> What is needed
Which lines in the records below hold the word "Pilz"? Copy each of them.
*** The records ***
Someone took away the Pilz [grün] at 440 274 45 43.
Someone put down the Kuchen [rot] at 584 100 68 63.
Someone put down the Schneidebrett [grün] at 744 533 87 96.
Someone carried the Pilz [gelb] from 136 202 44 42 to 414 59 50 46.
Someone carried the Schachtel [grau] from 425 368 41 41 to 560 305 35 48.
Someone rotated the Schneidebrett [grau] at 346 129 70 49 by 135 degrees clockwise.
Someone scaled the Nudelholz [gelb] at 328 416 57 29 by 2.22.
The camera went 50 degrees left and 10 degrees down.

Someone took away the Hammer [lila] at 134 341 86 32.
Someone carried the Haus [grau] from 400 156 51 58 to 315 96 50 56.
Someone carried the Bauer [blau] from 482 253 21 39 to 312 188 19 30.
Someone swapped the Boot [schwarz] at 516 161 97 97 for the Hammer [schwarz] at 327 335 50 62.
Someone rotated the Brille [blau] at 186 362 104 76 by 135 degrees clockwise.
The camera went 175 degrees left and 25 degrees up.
***
*** The records ***
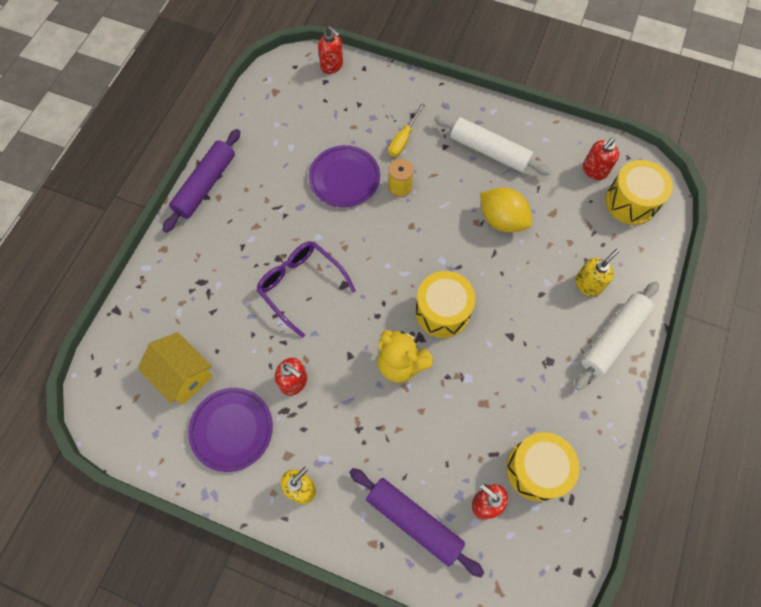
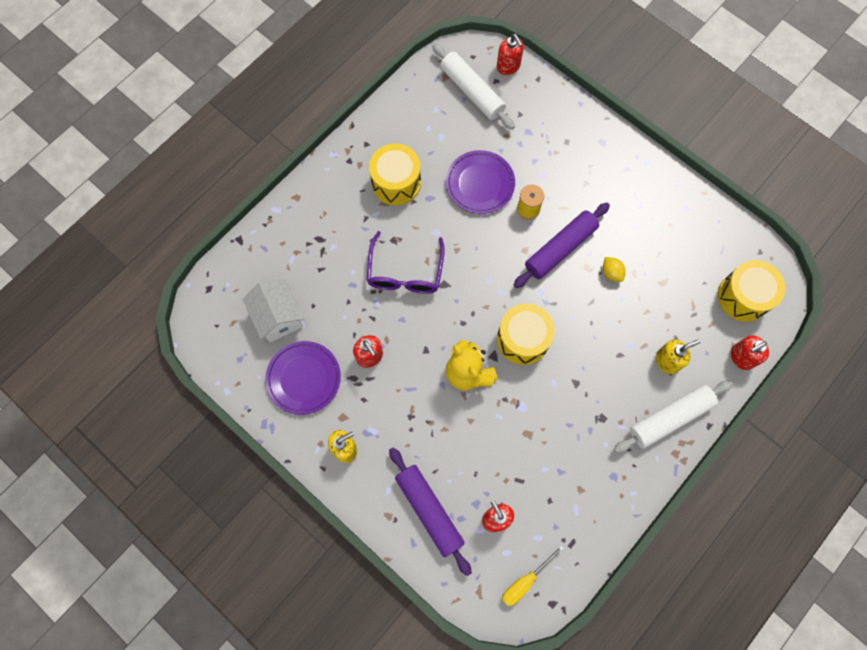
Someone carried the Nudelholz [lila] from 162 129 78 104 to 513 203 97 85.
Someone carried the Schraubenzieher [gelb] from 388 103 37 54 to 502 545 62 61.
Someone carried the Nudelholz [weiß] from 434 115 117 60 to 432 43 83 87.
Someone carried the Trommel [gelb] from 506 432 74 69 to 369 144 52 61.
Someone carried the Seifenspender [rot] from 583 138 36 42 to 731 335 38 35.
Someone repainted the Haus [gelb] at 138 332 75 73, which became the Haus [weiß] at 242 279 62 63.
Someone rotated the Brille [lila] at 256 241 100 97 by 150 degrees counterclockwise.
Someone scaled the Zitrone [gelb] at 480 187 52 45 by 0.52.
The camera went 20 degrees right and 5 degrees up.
***
> Expected answer
Someone took away the Pilz [grün] at 440 274 45 43.
Someone carried the Pilz [gelb] from 136 202 44 42 to 414 59 50 46.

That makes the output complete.